--- DATA TO EXAMINE ---

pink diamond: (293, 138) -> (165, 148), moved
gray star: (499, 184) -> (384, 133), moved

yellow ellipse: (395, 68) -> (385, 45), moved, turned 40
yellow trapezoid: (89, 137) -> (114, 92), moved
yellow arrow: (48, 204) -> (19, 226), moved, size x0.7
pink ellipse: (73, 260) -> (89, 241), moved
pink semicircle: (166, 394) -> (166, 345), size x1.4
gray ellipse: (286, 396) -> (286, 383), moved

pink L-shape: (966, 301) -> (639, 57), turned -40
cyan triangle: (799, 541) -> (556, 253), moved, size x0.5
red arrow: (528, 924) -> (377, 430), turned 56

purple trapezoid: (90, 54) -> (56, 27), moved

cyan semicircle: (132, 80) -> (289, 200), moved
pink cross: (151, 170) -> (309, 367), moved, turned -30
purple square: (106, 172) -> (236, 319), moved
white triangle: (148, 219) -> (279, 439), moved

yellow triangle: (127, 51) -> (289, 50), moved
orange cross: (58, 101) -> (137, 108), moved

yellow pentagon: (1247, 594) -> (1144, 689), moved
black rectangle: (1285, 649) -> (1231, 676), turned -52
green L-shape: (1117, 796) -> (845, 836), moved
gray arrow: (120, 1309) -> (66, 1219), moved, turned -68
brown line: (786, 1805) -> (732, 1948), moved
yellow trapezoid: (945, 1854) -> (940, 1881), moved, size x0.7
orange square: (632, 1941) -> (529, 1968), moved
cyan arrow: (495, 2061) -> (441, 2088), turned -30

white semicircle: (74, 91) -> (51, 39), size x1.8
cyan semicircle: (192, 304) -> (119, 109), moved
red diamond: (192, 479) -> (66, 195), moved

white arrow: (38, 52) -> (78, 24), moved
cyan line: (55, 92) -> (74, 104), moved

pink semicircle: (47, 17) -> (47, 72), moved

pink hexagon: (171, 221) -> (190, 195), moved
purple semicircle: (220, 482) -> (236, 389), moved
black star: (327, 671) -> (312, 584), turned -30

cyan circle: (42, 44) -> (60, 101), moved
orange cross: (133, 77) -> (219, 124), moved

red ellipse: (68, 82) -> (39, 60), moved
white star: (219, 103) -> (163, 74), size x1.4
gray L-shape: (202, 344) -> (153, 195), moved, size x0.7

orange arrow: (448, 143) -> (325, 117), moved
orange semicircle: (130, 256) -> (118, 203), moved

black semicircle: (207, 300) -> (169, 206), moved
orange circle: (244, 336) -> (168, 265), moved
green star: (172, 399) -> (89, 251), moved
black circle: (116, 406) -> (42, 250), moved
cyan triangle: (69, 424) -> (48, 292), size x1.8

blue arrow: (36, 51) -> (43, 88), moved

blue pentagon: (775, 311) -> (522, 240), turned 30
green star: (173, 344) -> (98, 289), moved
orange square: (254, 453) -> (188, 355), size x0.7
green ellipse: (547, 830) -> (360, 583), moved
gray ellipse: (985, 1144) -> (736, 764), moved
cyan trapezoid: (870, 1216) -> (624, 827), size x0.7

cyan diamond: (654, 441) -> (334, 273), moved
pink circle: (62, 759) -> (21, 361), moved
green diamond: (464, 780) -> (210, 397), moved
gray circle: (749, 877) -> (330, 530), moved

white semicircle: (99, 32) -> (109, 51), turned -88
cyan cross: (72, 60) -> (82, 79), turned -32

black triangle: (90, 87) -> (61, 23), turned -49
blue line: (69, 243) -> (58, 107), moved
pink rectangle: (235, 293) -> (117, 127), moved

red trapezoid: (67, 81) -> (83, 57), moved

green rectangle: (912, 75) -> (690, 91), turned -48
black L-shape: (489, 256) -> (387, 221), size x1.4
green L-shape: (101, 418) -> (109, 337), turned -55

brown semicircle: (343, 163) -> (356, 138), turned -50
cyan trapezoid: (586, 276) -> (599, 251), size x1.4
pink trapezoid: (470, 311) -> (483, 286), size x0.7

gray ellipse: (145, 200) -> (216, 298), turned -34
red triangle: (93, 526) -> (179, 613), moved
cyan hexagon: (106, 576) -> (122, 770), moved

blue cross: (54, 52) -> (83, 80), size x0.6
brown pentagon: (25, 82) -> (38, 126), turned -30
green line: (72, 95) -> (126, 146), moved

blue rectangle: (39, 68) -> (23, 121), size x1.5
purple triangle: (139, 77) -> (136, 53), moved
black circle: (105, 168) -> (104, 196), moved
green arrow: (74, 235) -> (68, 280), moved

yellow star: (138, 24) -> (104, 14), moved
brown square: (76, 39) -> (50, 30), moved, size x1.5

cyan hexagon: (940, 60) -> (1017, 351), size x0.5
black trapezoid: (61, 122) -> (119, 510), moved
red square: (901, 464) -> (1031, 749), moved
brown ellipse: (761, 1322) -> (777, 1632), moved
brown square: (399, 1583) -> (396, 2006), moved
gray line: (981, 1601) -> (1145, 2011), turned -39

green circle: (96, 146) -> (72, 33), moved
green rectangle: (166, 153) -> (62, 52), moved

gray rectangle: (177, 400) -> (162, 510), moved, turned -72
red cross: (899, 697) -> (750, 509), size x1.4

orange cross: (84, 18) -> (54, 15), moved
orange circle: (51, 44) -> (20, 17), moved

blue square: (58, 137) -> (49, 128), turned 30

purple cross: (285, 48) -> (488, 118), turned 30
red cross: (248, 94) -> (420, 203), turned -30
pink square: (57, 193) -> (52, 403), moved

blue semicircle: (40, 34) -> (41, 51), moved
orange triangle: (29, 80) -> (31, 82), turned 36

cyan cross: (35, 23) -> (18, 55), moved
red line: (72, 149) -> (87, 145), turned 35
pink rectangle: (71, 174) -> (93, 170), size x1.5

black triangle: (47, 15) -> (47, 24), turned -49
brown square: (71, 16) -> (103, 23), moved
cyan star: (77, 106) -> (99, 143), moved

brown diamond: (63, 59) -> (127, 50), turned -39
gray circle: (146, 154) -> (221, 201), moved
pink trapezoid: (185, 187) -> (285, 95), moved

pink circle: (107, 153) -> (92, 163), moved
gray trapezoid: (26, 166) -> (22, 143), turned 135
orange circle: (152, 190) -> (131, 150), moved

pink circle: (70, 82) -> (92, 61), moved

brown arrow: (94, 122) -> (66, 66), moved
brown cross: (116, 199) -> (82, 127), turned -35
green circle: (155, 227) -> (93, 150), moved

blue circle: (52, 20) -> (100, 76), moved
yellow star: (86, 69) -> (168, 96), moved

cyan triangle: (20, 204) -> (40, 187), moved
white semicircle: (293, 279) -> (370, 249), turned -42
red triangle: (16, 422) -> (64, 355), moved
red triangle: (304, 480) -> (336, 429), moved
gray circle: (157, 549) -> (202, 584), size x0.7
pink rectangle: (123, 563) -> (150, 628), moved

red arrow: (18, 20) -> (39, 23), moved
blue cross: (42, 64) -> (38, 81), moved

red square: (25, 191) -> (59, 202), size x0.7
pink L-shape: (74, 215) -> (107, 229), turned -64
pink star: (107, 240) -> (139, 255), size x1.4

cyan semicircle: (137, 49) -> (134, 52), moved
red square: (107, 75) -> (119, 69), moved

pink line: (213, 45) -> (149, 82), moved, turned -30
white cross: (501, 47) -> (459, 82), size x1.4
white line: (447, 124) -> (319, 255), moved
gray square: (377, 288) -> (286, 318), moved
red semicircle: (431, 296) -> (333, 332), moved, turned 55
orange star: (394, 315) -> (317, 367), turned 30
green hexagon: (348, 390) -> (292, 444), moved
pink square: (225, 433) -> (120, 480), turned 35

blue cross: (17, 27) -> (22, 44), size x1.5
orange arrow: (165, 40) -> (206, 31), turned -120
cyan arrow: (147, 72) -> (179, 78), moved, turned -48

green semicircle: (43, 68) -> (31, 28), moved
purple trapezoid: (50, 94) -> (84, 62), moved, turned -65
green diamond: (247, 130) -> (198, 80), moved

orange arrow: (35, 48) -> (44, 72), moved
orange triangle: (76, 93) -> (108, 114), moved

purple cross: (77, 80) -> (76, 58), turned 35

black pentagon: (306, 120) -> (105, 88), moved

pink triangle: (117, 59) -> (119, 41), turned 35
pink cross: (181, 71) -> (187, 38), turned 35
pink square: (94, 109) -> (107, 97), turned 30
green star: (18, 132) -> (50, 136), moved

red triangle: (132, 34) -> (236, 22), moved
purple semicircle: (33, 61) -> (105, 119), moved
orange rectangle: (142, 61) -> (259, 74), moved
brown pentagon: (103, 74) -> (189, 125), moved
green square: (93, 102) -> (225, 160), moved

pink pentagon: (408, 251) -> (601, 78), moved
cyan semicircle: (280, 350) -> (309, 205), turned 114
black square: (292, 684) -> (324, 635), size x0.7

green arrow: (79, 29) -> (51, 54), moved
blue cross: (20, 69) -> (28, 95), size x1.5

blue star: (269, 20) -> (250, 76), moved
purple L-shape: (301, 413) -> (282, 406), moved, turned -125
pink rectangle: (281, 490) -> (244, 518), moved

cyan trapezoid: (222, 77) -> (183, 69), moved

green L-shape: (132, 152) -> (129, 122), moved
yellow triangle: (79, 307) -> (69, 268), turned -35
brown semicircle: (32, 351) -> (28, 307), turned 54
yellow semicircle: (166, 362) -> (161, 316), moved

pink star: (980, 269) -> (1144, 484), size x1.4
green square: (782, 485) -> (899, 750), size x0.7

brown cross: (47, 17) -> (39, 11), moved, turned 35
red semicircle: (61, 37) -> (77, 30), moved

---

▶ **PROBLEM DETAILS**: All lines of the data above that include the word "diamond" must be shown.

▶ **FINISHED TASK**:
pink diamond: (293, 138) -> (165, 148), moved
red diamond: (192, 479) -> (66, 195), moved
cyan diamond: (654, 441) -> (334, 273), moved
green diamond: (464, 780) -> (210, 397), moved
brown diamond: (63, 59) -> (127, 50), turned -39
green diamond: (247, 130) -> (198, 80), moved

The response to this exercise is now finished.